··· MATERIAL TO PROCESS

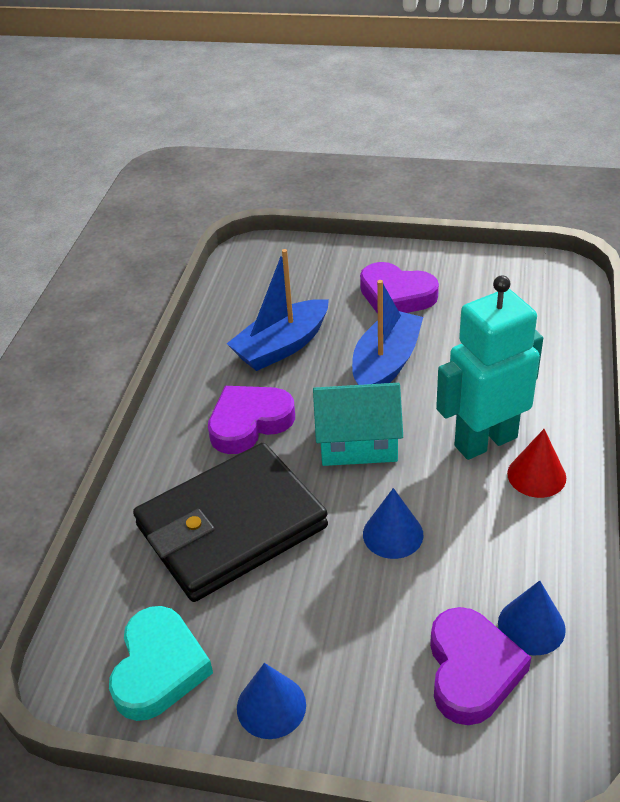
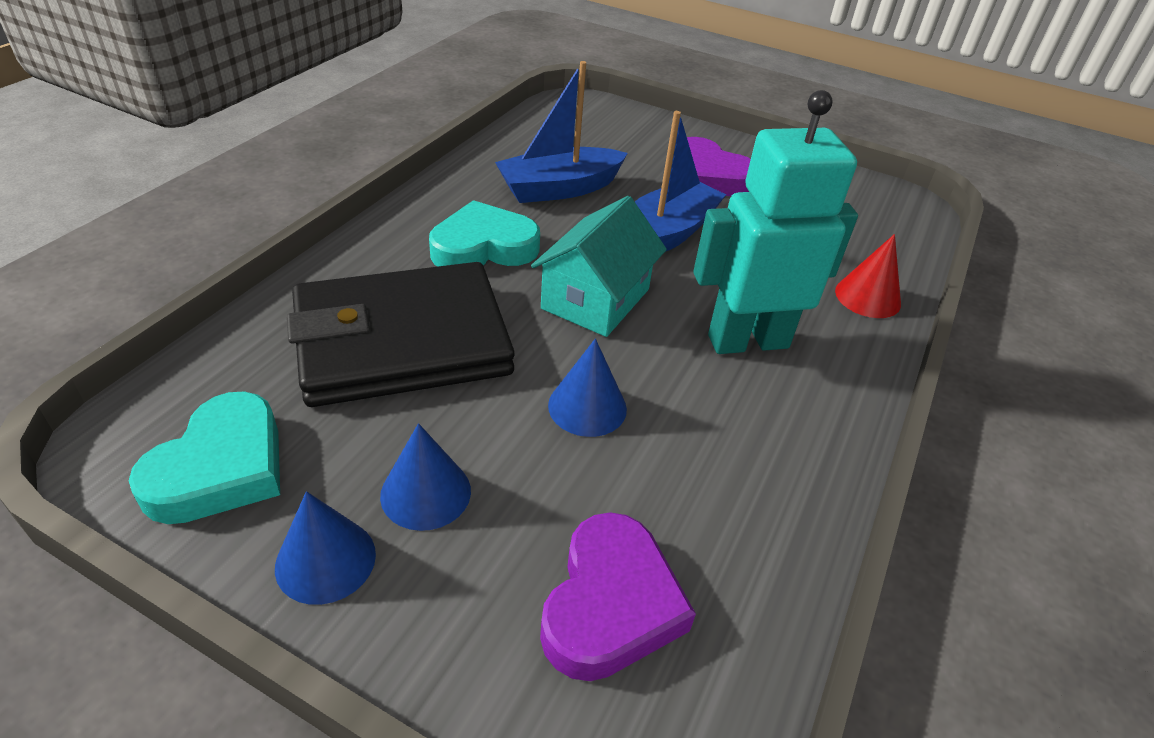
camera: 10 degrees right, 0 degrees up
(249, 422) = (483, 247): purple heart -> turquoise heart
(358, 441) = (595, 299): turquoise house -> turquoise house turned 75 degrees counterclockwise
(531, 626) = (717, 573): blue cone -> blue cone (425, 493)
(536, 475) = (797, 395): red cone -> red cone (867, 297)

······
··· MATERIAL TO PROCESS

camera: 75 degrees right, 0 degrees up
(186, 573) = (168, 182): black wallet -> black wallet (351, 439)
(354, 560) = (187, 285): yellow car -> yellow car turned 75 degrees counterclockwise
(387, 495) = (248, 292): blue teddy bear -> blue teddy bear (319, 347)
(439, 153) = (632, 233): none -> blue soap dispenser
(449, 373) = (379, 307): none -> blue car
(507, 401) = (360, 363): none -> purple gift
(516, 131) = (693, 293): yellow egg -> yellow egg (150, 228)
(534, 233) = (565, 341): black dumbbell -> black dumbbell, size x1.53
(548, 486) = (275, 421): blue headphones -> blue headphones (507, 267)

······

Of the lines above, extract only those from the line with "(449, 373) = (379, 307): none -> blue car" to the line with "(548, 486) = (275, 421): blue", both included, exactly as written.

(449, 373) = (379, 307): none -> blue car
(507, 401) = (360, 363): none -> purple gift
(516, 131) = (693, 293): yellow egg -> yellow egg (150, 228)
(534, 233) = (565, 341): black dumbbell -> black dumbbell, size x1.53
(548, 486) = (275, 421): blue headphones -> blue headphones (507, 267)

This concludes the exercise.